Before-and-after object lists:
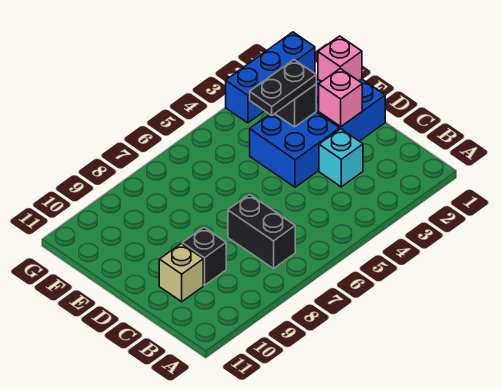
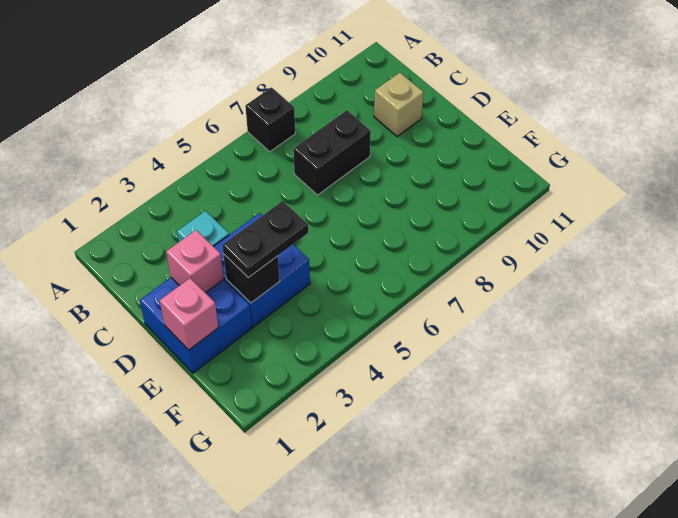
black brick B7:C7 level 1 -> black brick C7:C8 level 1
black brick C9 level 1 -> black brick A7 level 1
blue brick G1:G3 level 1 -> none

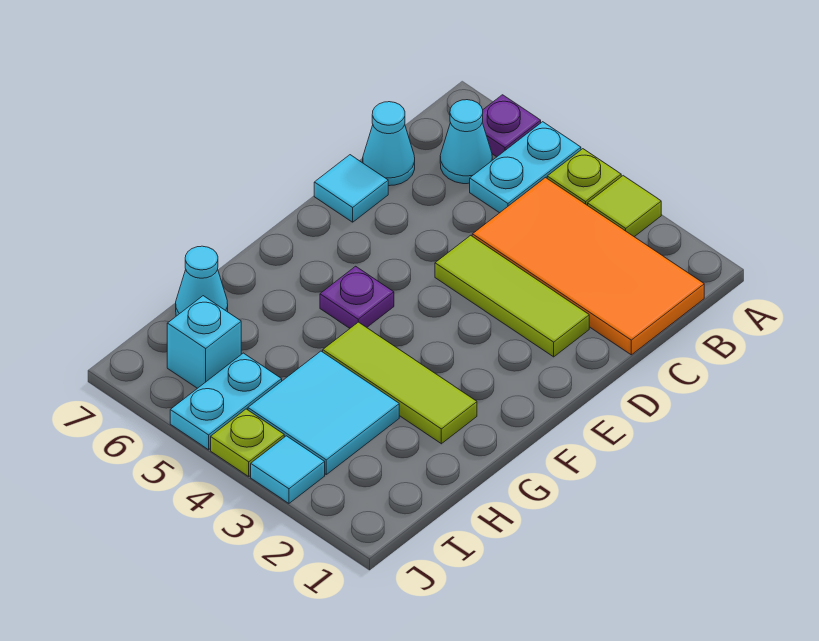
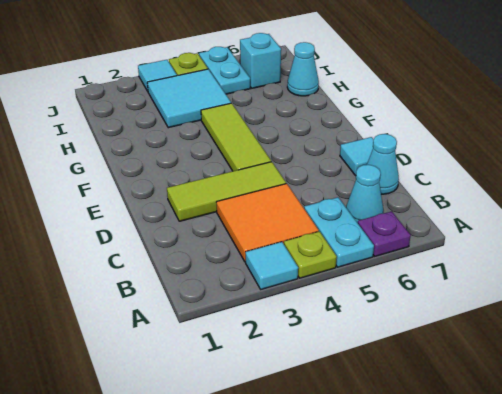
lime tile A3 level 1 -> cyan tile A3 level 1
orange tile B1:C4 level 1 -> orange tile B3:C4 level 1
purple plate F5 level 1 -> none
lime tile G2:G4 level 1 -> lime tile E4:G4 level 1

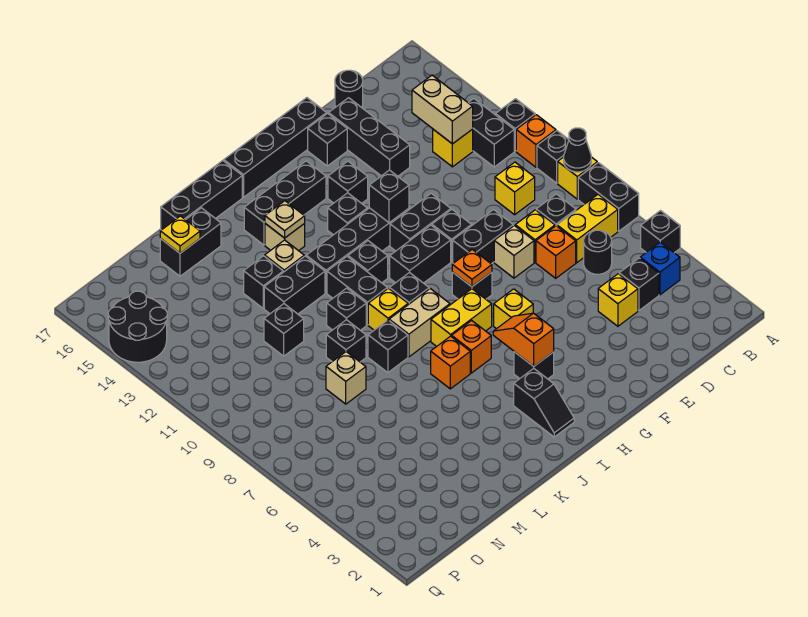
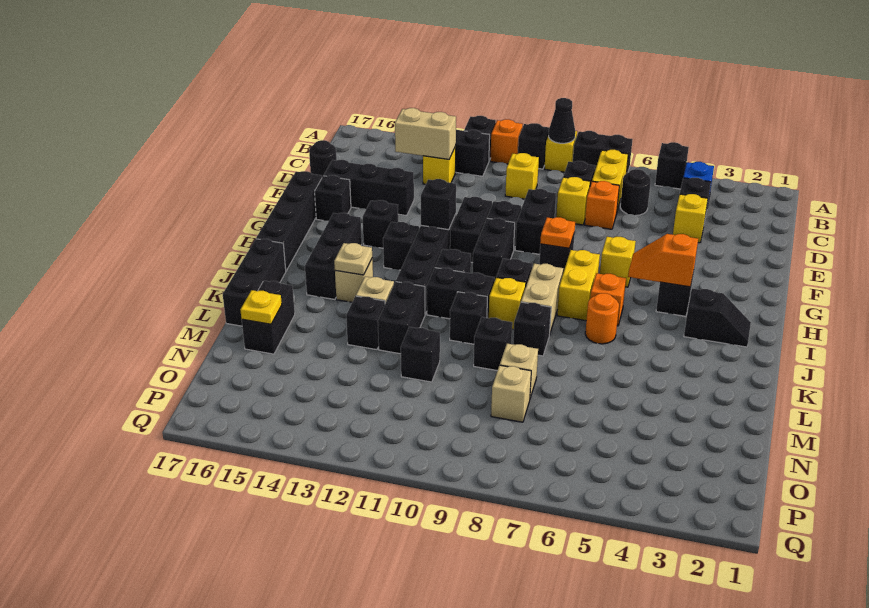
tan brick E8 level 1 -> tan brick N8 level 1
orange brick J6 level 1 -> orange round brick J6 level 1
black round brick P14:Q15 level 1 -> none

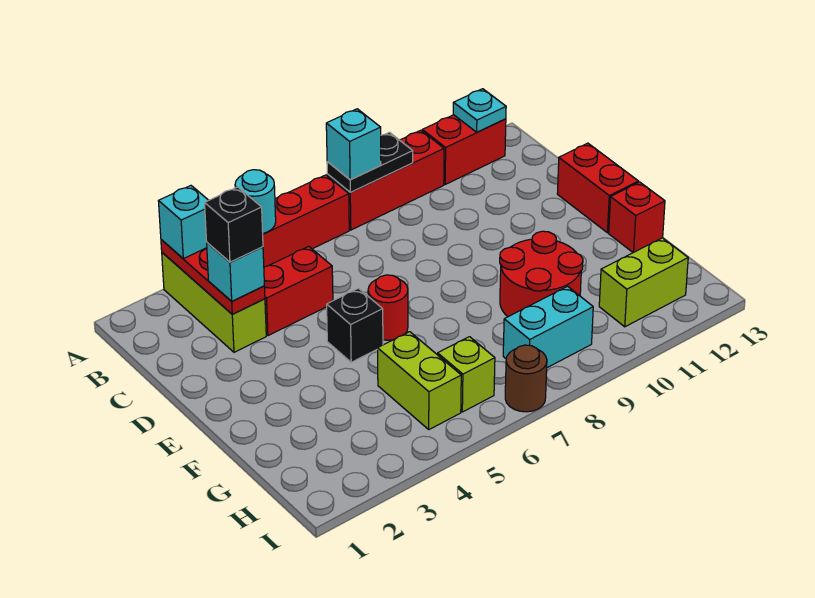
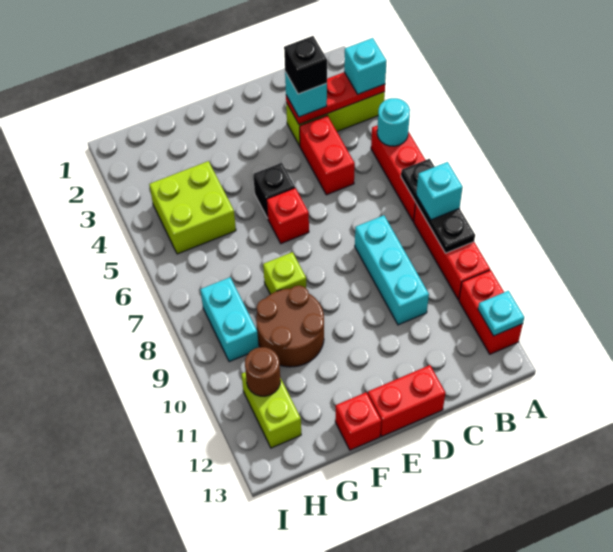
black plate A8:A9 level 2 -> black plate A7:A9 level 2
none -> cyan brick C8:C10 level 1
red round brick E6 level 1 -> red brick E6 level 1
red round brick F9:G10 level 1 -> brown round brick F9:G10 level 1
lime brick G5:H5 level 1 -> lime brick G4:H5 level 1
lime brick H6 level 1 -> lime brick F8 level 1
brown round brick I7 level 1 -> brown round brick H11 level 2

Problem requirements
Every line above that holds "brick" should be tallied; answer with the total alone.

Your solution
12